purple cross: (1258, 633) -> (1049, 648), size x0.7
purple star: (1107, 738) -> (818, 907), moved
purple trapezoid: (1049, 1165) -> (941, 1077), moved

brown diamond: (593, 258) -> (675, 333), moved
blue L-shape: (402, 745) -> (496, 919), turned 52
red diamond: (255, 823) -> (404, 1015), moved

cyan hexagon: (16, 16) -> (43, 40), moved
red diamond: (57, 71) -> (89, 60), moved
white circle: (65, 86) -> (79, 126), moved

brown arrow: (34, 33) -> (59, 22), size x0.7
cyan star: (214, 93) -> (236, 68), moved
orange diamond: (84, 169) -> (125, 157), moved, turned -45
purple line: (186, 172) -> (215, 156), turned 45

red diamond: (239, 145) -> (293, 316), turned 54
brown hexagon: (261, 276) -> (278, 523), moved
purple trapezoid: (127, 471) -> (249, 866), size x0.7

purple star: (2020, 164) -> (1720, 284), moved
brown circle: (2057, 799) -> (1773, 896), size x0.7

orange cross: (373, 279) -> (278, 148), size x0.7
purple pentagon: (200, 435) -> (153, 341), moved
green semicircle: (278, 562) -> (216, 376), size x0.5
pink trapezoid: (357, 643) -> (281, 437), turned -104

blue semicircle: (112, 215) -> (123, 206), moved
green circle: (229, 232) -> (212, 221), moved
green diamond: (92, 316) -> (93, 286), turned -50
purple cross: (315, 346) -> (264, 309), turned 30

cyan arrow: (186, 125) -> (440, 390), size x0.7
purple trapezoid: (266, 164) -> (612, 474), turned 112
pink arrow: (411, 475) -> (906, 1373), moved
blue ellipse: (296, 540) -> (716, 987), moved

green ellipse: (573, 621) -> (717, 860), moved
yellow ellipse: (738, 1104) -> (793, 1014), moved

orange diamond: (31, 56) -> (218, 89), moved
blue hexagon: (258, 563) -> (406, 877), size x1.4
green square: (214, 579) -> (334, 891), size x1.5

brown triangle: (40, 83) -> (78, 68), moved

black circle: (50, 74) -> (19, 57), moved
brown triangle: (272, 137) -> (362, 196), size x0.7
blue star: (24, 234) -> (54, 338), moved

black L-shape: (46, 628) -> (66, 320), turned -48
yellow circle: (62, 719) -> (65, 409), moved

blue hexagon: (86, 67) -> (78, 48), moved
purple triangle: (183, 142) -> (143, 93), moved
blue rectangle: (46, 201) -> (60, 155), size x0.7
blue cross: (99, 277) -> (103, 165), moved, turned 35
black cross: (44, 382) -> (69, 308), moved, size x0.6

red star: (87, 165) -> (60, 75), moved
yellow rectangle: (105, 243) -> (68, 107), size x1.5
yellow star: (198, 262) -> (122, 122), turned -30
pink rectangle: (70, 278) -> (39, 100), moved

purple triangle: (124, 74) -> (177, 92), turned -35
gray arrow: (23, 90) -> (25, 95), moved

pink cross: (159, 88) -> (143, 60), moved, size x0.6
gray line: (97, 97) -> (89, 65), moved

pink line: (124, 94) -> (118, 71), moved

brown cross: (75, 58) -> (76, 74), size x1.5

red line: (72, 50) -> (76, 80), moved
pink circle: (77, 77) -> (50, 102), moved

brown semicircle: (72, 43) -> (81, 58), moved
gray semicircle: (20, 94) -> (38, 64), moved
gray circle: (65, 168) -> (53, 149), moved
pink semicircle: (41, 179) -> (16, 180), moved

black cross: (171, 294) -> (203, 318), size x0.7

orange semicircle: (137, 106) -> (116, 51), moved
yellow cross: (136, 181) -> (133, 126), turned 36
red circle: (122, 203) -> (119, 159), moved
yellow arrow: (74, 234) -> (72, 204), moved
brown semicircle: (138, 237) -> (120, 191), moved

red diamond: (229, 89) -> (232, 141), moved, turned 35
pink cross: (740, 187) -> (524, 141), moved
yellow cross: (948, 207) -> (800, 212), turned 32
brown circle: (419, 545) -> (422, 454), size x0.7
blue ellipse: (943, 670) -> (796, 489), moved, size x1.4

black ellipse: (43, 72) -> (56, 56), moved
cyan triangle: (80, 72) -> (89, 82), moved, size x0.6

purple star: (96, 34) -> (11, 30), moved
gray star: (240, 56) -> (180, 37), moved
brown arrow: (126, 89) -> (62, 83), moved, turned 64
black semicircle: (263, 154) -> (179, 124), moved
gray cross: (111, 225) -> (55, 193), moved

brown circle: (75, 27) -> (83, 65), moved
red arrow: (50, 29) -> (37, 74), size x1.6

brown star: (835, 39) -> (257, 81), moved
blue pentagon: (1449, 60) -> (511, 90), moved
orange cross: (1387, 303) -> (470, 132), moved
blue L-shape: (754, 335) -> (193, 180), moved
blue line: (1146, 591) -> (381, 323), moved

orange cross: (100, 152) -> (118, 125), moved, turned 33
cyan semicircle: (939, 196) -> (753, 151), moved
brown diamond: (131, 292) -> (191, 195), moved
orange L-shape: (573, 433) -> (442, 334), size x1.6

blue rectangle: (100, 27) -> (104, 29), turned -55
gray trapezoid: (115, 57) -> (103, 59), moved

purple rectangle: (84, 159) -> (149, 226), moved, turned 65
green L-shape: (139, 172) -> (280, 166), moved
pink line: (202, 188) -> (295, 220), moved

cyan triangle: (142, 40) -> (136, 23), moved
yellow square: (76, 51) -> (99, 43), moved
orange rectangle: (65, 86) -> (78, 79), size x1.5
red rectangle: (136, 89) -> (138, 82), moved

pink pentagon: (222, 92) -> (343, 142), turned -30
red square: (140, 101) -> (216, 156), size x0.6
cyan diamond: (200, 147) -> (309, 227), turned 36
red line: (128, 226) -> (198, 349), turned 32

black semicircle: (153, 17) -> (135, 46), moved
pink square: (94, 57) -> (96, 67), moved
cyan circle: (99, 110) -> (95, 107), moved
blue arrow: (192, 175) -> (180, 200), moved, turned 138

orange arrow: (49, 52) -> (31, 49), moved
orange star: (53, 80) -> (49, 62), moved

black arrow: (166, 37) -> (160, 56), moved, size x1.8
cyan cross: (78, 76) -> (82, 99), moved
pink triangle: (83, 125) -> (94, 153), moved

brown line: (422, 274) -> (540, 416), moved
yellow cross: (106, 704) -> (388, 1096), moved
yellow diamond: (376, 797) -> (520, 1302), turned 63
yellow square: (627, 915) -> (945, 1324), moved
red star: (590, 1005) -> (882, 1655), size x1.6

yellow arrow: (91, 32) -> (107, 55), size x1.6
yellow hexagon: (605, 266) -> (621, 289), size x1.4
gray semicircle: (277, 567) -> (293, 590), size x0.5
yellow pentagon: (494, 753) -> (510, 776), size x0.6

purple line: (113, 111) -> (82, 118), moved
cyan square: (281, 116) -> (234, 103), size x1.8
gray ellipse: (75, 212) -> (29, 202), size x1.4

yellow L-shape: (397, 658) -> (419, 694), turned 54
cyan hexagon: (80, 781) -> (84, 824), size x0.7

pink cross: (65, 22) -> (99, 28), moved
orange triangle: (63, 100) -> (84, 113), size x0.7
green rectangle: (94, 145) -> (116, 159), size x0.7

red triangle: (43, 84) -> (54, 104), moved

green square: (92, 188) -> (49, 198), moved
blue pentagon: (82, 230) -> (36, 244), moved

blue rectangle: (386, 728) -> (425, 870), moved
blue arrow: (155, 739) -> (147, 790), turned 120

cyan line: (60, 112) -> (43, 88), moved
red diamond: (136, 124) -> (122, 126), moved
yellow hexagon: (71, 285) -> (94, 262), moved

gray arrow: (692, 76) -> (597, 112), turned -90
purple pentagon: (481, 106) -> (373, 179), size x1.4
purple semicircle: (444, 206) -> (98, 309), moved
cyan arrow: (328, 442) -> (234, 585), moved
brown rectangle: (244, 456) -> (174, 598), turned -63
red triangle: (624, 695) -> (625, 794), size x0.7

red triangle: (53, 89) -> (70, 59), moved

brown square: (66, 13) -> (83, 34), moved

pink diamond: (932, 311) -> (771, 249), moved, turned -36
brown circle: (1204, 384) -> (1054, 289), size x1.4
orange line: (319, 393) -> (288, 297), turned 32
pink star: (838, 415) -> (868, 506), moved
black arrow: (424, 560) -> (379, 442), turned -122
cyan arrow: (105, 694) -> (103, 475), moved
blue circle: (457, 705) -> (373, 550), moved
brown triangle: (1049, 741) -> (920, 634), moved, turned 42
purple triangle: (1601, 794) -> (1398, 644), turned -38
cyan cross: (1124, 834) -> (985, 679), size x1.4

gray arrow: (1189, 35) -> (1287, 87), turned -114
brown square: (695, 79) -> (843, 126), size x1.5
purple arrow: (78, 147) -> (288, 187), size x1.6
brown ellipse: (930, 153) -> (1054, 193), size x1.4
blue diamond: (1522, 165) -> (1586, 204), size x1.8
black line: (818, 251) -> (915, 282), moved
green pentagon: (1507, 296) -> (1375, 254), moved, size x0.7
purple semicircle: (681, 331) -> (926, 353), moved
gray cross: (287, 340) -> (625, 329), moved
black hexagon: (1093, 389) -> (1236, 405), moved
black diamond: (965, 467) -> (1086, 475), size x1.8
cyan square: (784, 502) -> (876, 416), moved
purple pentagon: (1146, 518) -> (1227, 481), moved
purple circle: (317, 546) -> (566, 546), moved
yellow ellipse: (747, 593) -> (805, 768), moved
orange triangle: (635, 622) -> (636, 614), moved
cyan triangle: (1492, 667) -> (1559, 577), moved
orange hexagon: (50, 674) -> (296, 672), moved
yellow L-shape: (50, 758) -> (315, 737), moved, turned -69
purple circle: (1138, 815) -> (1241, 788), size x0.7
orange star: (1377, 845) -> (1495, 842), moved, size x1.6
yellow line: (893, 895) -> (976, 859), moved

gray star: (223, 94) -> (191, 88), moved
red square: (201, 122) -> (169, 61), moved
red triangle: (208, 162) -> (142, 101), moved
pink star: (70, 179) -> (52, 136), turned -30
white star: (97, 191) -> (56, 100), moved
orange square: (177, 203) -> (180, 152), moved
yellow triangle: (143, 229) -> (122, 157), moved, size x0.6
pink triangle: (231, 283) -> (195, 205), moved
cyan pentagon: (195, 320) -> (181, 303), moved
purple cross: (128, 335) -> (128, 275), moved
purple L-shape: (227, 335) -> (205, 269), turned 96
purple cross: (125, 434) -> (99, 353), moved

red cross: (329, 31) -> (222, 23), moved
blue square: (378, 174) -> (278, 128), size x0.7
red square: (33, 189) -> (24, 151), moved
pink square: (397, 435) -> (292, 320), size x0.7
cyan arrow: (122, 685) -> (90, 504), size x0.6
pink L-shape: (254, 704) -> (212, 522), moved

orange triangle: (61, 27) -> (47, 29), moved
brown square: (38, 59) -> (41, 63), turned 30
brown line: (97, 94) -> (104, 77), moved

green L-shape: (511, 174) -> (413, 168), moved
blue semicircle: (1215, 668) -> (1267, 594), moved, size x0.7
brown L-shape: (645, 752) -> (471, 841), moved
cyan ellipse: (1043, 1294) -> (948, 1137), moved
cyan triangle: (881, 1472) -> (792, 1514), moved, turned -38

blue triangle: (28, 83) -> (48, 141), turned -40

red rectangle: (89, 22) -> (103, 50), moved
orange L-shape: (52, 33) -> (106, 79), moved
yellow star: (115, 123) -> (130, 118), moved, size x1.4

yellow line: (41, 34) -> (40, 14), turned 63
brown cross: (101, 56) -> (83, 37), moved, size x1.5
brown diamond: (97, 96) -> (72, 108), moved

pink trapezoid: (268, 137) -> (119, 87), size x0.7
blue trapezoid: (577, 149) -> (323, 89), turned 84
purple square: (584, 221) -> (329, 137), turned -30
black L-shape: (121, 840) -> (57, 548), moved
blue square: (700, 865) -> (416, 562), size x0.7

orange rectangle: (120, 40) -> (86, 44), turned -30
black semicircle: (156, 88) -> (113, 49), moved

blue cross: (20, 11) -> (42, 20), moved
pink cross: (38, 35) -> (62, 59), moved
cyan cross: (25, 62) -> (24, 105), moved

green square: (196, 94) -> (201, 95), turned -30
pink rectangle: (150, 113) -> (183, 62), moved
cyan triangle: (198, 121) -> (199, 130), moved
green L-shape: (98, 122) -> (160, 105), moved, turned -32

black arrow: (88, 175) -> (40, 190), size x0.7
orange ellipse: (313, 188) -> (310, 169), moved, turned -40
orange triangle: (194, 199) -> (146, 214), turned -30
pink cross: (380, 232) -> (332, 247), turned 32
========================================================================
PROBLEM TO WORK ON: Repeat exactly the lines of the listing above, from the one with "pink pentagon: (222, 92)" down to the one with "black arrow: (166, 37)"; both of those lines belong in the range.

SOLUTION TO THIS PROBLEM:
pink pentagon: (222, 92) -> (343, 142), turned -30
red square: (140, 101) -> (216, 156), size x0.6
cyan diamond: (200, 147) -> (309, 227), turned 36
red line: (128, 226) -> (198, 349), turned 32

black semicircle: (153, 17) -> (135, 46), moved
pink square: (94, 57) -> (96, 67), moved
cyan circle: (99, 110) -> (95, 107), moved
blue arrow: (192, 175) -> (180, 200), moved, turned 138

orange arrow: (49, 52) -> (31, 49), moved
orange star: (53, 80) -> (49, 62), moved

black arrow: (166, 37) -> (160, 56), moved, size x1.8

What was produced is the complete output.